(Beginning of EXERCISE MATERIAL)

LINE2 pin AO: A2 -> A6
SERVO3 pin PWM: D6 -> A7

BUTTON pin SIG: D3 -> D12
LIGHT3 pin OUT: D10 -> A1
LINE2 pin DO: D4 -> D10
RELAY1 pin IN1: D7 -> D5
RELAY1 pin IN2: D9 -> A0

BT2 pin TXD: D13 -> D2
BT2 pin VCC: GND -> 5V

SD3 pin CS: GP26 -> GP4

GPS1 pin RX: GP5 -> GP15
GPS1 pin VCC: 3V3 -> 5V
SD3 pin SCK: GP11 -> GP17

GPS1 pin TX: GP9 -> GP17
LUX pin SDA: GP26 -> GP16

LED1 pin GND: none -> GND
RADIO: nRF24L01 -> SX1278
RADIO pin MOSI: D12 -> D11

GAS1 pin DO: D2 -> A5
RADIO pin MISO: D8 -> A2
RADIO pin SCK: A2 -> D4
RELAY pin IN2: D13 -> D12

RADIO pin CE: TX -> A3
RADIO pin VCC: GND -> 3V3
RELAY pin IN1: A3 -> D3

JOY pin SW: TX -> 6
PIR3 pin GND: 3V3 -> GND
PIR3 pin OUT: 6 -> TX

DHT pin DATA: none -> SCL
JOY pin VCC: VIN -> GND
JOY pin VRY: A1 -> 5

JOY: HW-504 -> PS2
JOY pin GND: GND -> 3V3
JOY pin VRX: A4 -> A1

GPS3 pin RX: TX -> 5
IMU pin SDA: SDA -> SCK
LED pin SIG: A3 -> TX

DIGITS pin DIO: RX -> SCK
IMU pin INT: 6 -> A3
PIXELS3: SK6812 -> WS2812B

(End of EXERCISE MATERIAL)

HOW TO COMPLETE THIS TASK: Using the records above, report how many lines include "RADIO", with no words around the number.

ANSWER TO THIS PROBLEM: 6